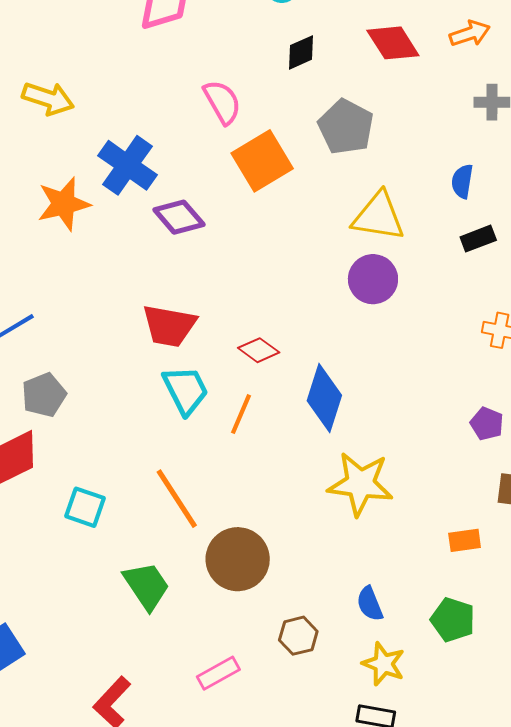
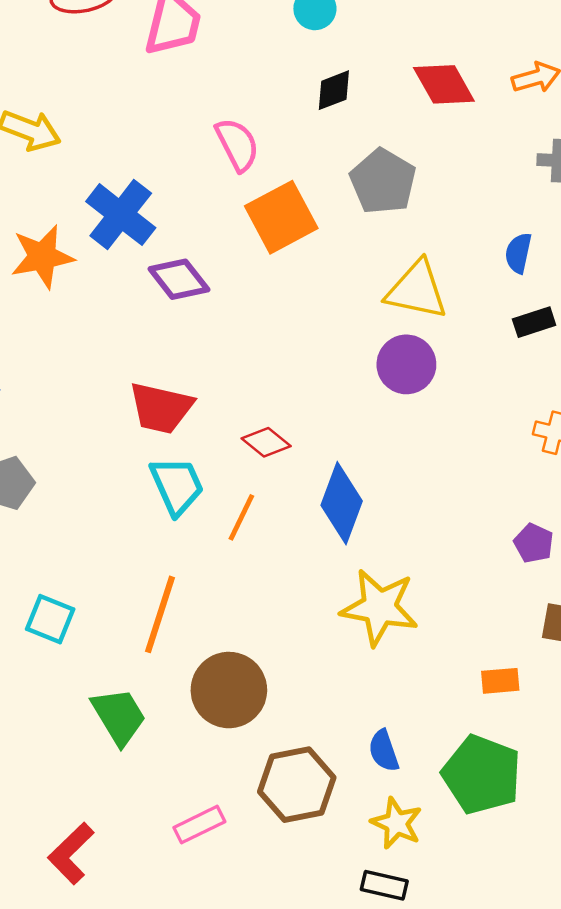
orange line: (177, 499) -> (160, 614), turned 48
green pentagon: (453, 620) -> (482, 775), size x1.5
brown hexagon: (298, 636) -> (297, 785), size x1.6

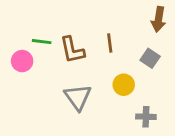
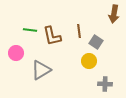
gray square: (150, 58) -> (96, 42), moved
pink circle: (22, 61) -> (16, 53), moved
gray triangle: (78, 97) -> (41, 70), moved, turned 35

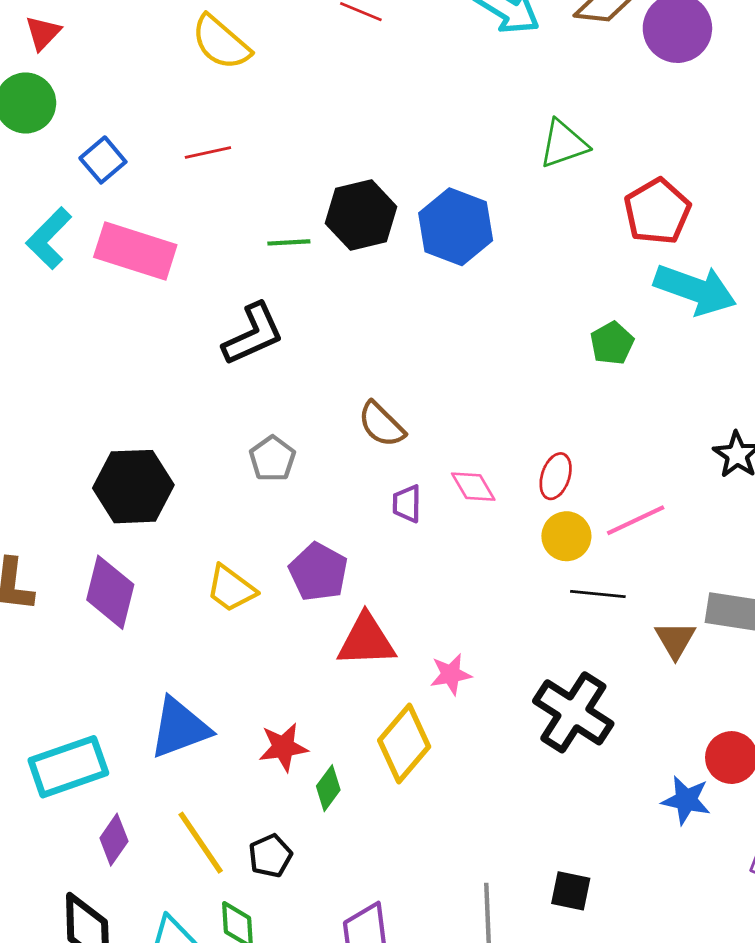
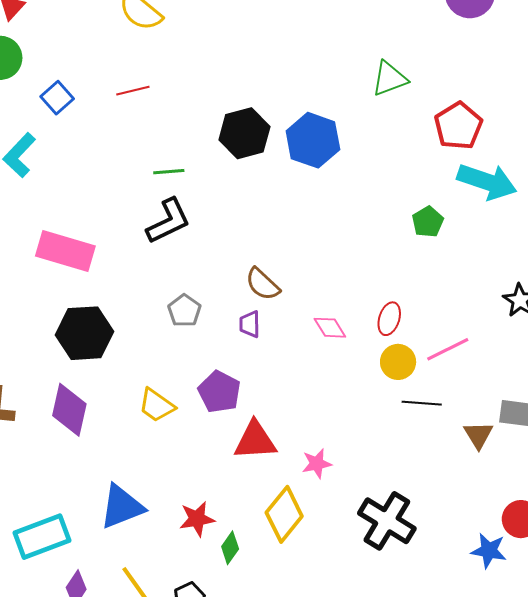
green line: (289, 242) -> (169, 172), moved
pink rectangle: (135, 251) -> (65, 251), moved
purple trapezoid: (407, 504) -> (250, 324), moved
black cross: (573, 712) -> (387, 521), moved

+ + + + + + +

Copy exactly the lines from the line that has "pink circle: (22, 61) -> (16, 53), moved" through the last line of the entries above, inclusive, and no others. Pictures do not go in the copy.

> _RESPONSE BOX_
pink circle: (22, 61) -> (16, 53), moved
gray triangle: (78, 97) -> (41, 70), moved, turned 35

green line: (289, 242) -> (169, 172), moved
pink rectangle: (135, 251) -> (65, 251), moved
purple trapezoid: (407, 504) -> (250, 324), moved
black cross: (573, 712) -> (387, 521), moved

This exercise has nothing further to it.